Cel ćwiczenia - Wyodrębnij, proszę, z poniższych wpisów każdy wiersz, w którym występuje słowo „Clarinetto”.

Wyodrębnione informacje -

◇ ◇ ◇ ◇ ◇ ◇ ◇

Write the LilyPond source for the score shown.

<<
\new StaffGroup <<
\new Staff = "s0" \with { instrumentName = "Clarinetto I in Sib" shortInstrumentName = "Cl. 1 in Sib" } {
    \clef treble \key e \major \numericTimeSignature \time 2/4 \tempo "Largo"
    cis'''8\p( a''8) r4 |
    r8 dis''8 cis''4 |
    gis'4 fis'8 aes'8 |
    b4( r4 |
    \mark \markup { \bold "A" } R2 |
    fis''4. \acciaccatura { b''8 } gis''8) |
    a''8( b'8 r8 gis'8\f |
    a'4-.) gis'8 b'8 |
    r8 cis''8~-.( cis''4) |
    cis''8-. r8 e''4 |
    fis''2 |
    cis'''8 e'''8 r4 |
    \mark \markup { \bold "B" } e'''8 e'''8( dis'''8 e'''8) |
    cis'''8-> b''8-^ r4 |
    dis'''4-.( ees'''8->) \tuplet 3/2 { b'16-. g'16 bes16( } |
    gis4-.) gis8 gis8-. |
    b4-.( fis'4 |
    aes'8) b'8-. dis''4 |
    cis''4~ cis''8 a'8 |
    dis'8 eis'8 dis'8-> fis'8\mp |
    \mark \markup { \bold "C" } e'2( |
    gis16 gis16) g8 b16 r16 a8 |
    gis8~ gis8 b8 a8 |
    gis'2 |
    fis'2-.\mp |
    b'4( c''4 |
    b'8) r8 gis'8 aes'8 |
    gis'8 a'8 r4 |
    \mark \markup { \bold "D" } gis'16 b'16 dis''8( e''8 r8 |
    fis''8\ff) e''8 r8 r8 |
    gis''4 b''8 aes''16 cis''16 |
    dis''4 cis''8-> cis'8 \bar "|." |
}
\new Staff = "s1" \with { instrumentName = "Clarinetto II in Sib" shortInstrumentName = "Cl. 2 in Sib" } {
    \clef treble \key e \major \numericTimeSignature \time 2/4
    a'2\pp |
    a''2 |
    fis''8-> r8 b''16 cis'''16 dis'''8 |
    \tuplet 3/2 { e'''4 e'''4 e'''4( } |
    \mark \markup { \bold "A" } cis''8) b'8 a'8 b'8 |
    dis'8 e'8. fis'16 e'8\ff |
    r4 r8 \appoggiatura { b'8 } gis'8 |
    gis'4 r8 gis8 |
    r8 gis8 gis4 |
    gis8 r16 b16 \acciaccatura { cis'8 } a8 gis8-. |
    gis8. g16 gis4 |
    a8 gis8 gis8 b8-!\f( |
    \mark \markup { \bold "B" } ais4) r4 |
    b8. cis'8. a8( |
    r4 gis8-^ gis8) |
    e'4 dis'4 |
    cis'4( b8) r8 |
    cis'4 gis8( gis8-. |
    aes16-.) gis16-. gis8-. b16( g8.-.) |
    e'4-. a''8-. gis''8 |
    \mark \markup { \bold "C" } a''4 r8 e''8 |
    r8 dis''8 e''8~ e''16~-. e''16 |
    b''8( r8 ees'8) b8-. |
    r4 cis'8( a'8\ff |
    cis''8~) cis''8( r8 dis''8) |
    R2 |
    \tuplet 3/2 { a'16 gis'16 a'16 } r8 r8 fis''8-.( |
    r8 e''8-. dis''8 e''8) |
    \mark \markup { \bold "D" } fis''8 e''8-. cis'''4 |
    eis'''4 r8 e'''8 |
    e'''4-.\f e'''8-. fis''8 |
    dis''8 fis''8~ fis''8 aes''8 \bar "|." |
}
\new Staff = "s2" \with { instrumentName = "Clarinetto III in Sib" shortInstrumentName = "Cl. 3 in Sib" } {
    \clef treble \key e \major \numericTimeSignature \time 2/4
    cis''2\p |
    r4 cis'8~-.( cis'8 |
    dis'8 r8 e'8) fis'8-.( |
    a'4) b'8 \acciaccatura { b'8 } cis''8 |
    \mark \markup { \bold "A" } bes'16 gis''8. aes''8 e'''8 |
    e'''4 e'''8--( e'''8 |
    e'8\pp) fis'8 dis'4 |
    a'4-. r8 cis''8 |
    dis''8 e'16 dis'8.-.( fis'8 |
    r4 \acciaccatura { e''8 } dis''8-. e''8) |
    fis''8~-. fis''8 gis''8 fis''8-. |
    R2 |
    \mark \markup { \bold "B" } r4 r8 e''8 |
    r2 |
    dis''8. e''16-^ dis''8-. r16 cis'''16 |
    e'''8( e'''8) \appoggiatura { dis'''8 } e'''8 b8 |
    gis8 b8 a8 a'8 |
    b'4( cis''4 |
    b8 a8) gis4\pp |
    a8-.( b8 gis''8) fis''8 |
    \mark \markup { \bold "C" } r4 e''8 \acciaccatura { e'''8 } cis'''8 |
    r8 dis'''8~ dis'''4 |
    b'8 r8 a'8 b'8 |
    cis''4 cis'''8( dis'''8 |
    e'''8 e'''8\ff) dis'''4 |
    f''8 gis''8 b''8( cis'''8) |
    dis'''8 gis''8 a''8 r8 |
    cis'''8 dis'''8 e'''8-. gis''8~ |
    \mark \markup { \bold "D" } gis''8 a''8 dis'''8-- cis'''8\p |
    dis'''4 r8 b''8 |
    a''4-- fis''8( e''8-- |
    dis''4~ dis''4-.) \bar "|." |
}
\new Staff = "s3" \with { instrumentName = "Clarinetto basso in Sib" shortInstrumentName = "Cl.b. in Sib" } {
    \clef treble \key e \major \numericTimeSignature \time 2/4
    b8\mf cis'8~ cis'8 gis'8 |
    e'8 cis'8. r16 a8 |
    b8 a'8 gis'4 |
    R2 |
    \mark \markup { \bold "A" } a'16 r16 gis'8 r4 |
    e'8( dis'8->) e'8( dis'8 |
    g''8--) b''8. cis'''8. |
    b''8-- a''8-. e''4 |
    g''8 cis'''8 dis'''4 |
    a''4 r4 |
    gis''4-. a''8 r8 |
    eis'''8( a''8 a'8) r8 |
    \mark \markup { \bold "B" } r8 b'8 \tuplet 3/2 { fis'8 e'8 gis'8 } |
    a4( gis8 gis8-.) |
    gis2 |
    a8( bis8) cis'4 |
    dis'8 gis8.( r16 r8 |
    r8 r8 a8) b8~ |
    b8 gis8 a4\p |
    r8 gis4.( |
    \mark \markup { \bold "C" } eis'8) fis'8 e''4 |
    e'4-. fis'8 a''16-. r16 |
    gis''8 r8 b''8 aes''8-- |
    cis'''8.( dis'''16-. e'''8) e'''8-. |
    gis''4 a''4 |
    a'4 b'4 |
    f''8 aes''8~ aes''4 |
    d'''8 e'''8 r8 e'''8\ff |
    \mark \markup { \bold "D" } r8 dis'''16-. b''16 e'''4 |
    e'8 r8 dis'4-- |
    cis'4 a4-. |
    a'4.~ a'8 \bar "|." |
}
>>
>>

◇ ◇ ◇ ◇ ◇ ◇ ◇

Odpowiedź pisemna -
\new Staff = "s0" \with { instrumentName = "Clarinetto I in Sib" shortInstrumentName = "Cl. 1 in Sib" } {
\new Staff = "s1" \with { instrumentName = "Clarinetto II in Sib" shortInstrumentName = "Cl. 2 in Sib" } {
\new Staff = "s2" \with { instrumentName = "Clarinetto III in Sib" shortInstrumentName = "Cl. 3 in Sib" } {
\new Staff = "s3" \with { instrumentName = "Clarinetto basso in Sib" shortInstrumentName = "Cl.b. in Sib" } {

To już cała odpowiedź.